What is required —
Each record below should be output verbatim, without pictures.
────
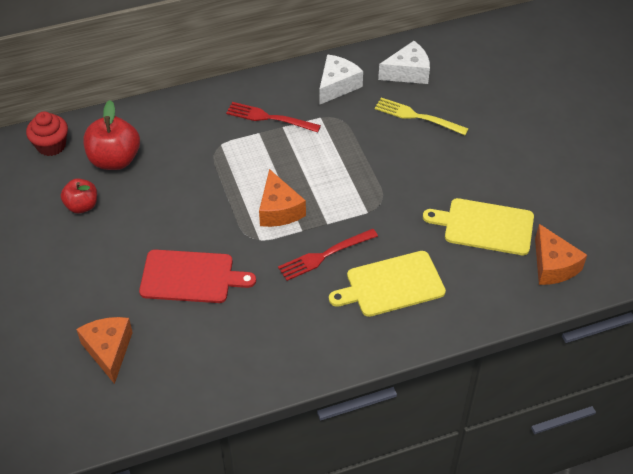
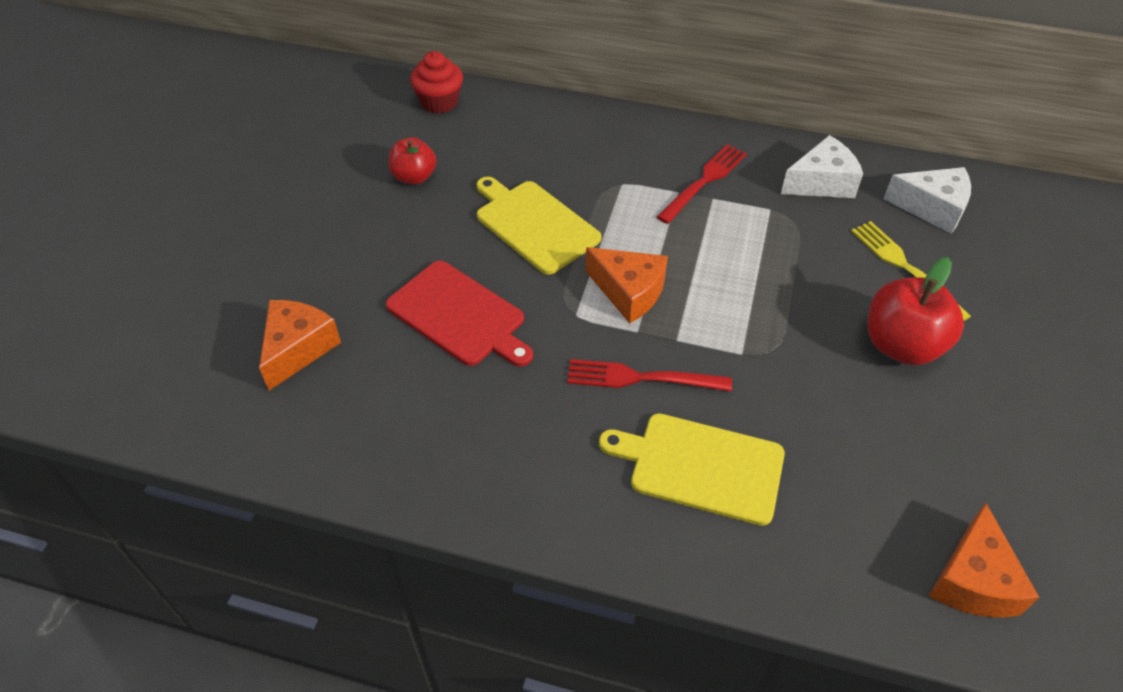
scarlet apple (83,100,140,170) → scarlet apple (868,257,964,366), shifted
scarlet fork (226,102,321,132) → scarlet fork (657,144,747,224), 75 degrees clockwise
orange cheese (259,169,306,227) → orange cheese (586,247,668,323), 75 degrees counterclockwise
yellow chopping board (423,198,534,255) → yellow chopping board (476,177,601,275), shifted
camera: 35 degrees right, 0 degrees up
────
Written reply —
scarlet apple (83,100,140,170) → scarlet apple (868,257,964,366), shifted
scarlet fork (226,102,321,132) → scarlet fork (657,144,747,224), 75 degrees clockwise
orange cheese (259,169,306,227) → orange cheese (586,247,668,323), 75 degrees counterclockwise
yellow chopping board (423,198,534,255) → yellow chopping board (476,177,601,275), shifted
camera: 35 degrees right, 0 degrees up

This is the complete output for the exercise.